***** Data for this task

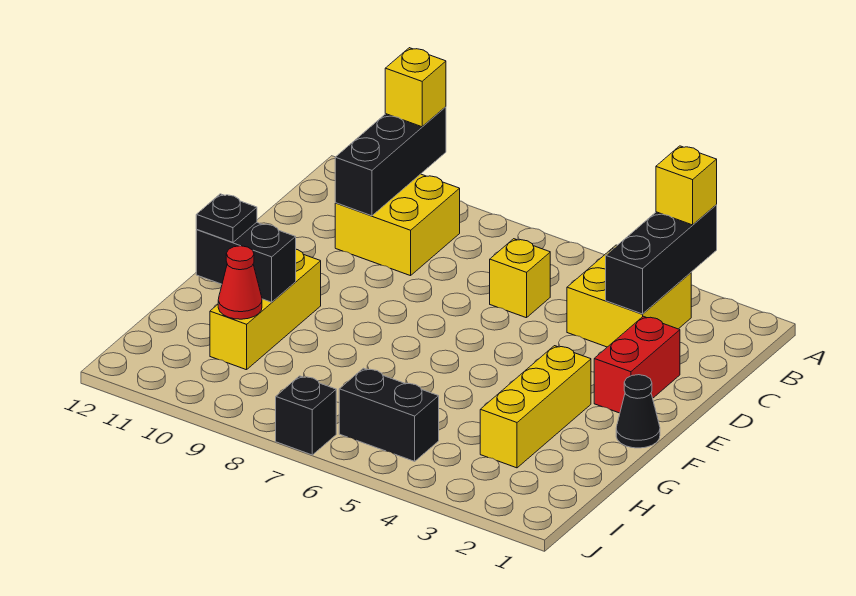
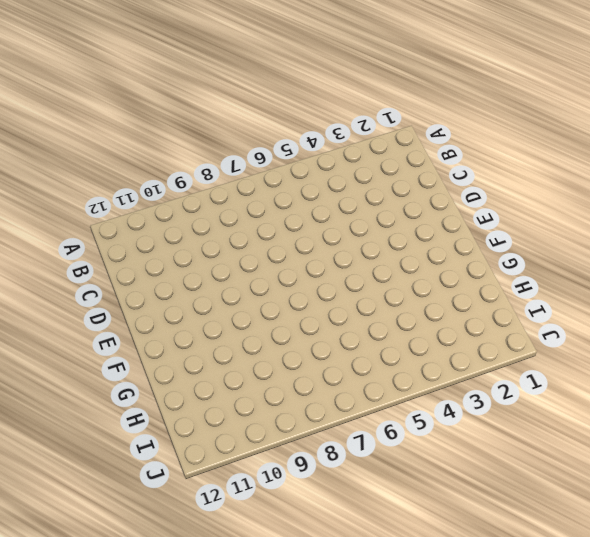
none -> yellow brick B3:C4 level 1
none -> yellow brick B9:C10 level 1
none -> yellow brick C6 level 1

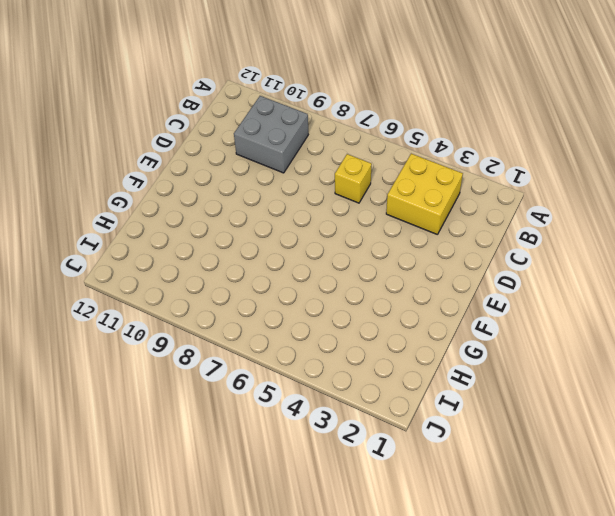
grey brick B9:C10 level 1 -> yellow brick B9:C10 level 1
none -> red brick D2:E2 level 1
none -> black cone F1 level 1
none -> yellow brick F3:H3 level 1

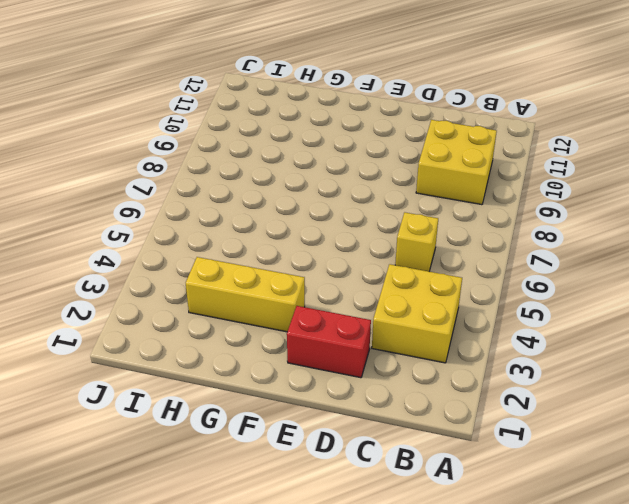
none -> black cone F1 level 1
none -> yellow brick F10:H10 level 1
none -> black brick I5:I6 level 1

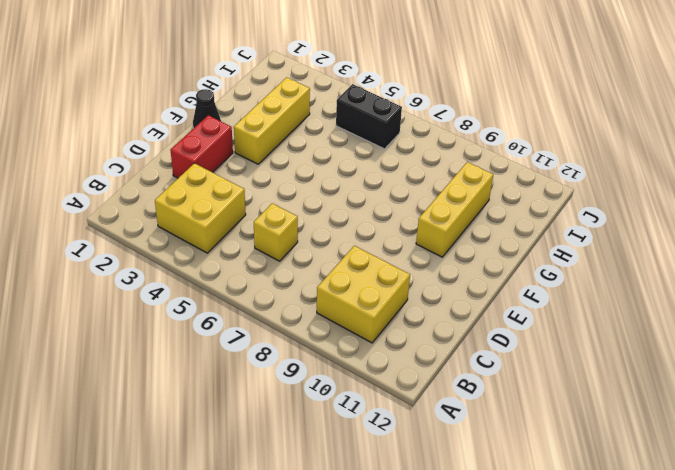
none -> black brick J7 level 1
none -> black brick A3:C3 level 2
none -> black brick A10:C10 level 2

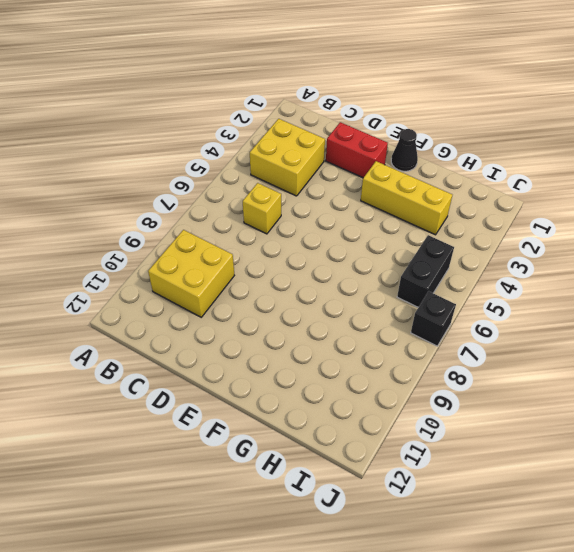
none -> yellow brick F10:H10 level 1
none -> black brick A3:C3 level 2
none -> black brick A10:C10 level 2

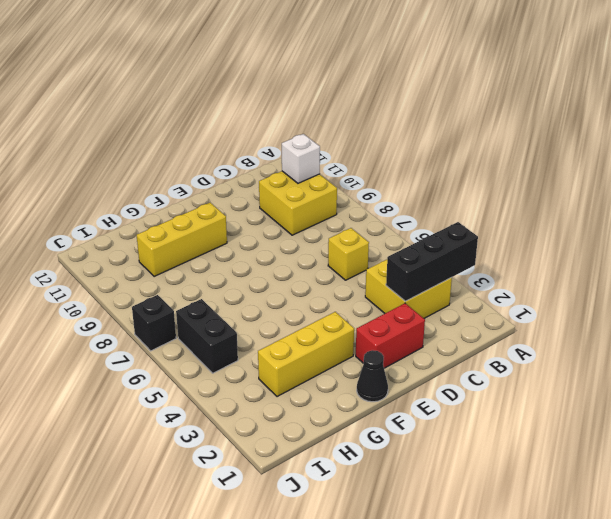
white brick B10 level 2 -> black brick A10:C10 level 2
none -> black brick G10:G11 level 2
none -> red cone H10 level 2
none -> yellow brick A3 level 3

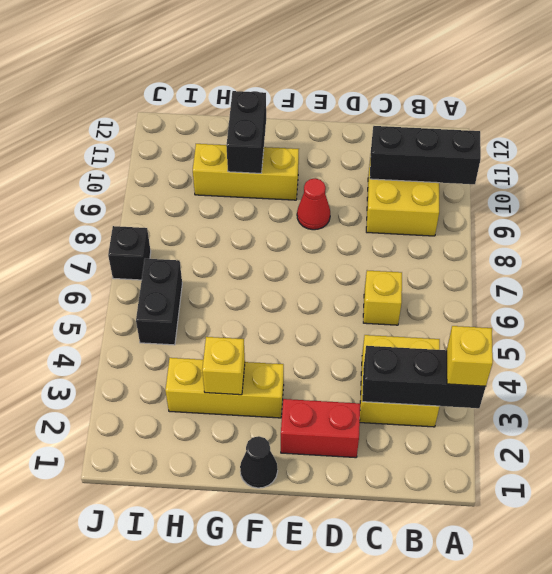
red cone E9 level 1 -> red cone H10 level 2
yellow brick G3 level 2 -> yellow brick A10 level 3
none -> black plate G11 level 3

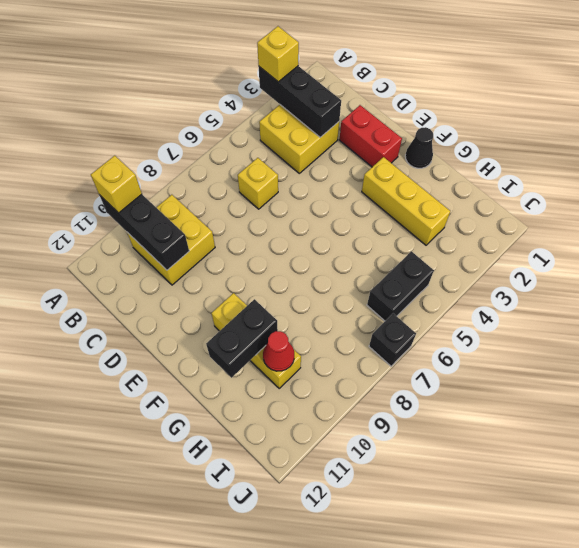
none -> black plate G11 level 3

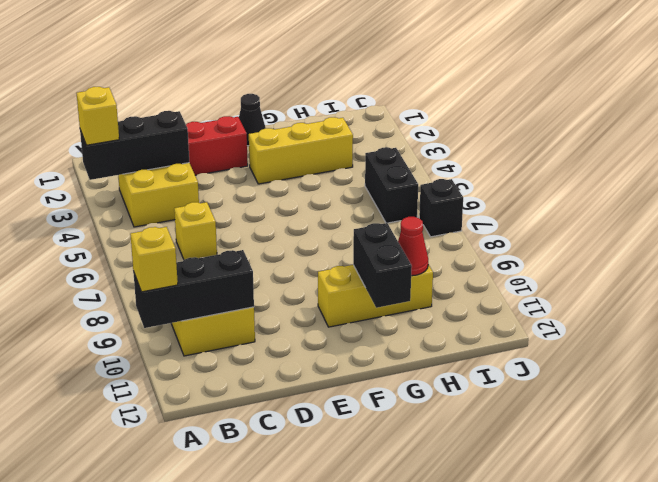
none -> black plate G11 level 3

**********

Extract, from the material above, each line holding the word "yellow".

- _Response_
none -> yellow brick B3:C4 level 1
none -> yellow brick B9:C10 level 1
none -> yellow brick C6 level 1
grey brick B9:C10 level 1 -> yellow brick B9:C10 level 1
none -> yellow brick F3:H3 level 1
none -> yellow brick F10:H10 level 1
none -> yellow brick F10:H10 level 1
none -> yellow brick A3 level 3
yellow brick G3 level 2 -> yellow brick A10 level 3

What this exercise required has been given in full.